INSTRUCTIONS TO FOLLOW:
Could you retype the whole listing word for word and drop the images?

═══ AVAILABLE RECORDS ═══

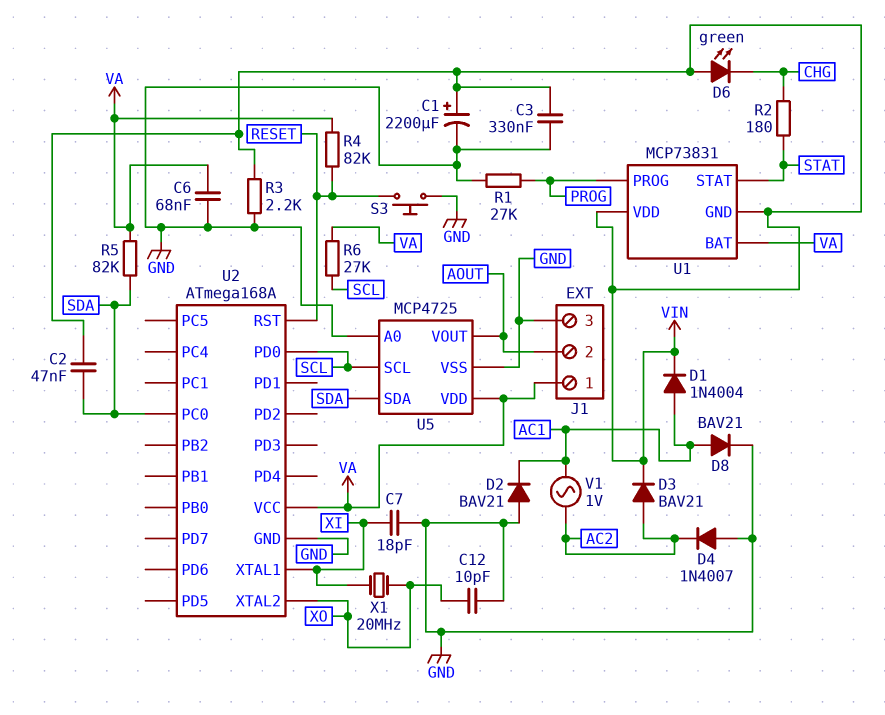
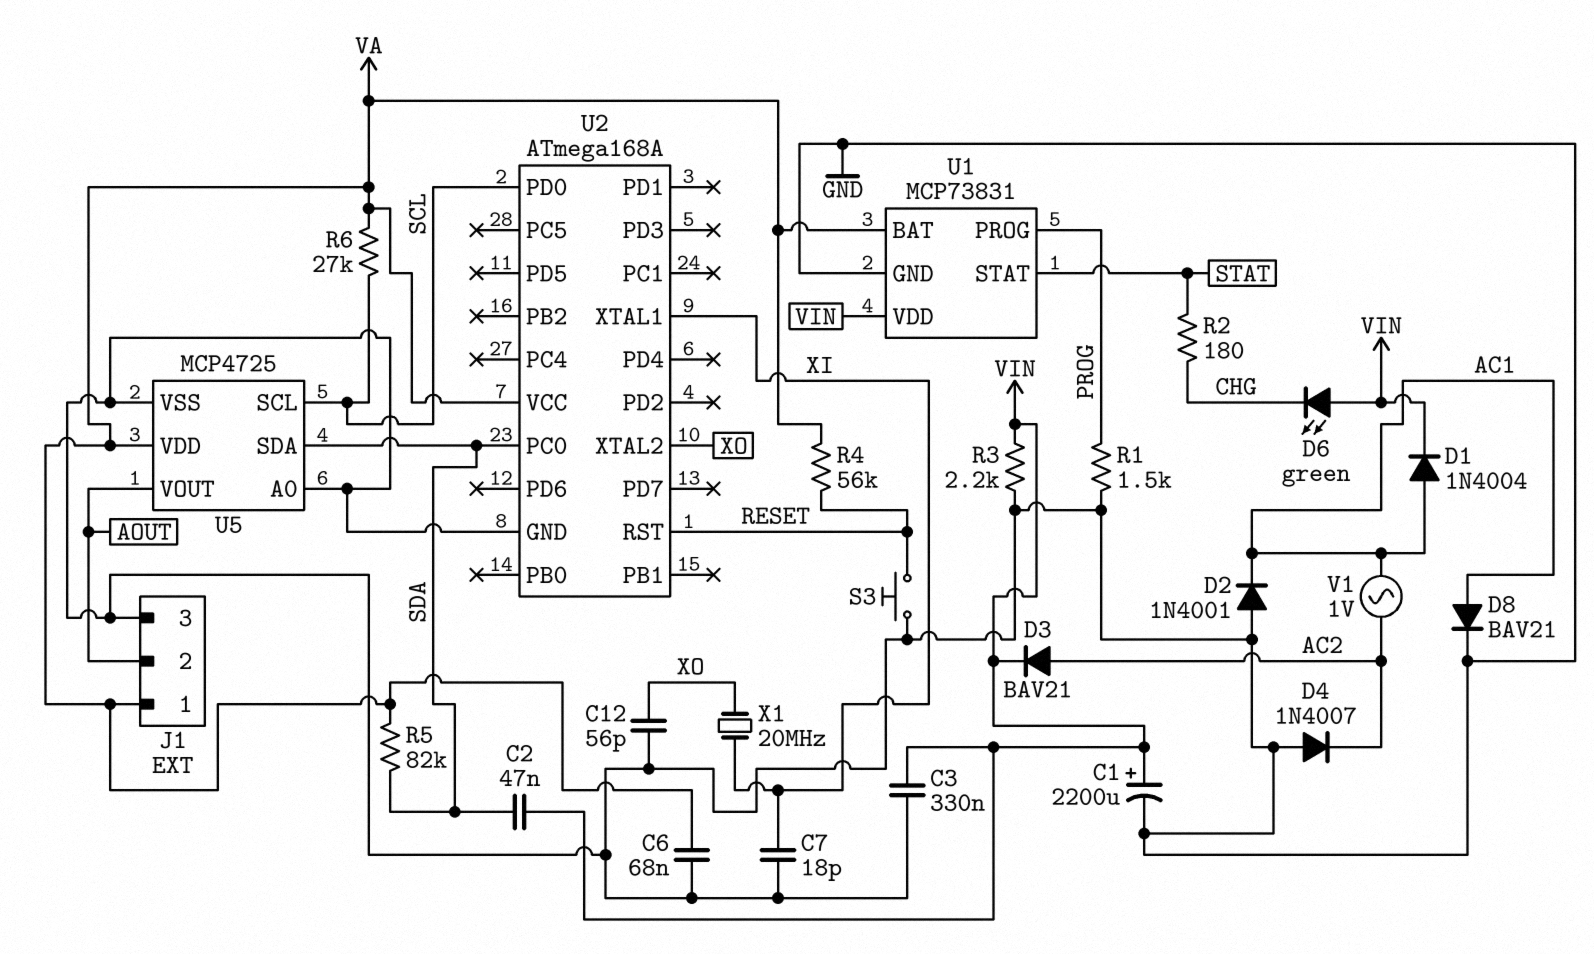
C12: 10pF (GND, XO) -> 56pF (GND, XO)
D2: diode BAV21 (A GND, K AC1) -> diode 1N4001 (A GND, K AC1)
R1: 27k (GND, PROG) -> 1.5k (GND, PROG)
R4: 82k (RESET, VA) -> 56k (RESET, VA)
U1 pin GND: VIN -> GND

═══

TASK RESPONSE:
C12: 10pF (GND, XO) -> 56pF (GND, XO)
D2: diode BAV21 (A GND, K AC1) -> diode 1N4001 (A GND, K AC1)
R1: 27k (GND, PROG) -> 1.5k (GND, PROG)
R4: 82k (RESET, VA) -> 56k (RESET, VA)
U1 pin GND: VIN -> GND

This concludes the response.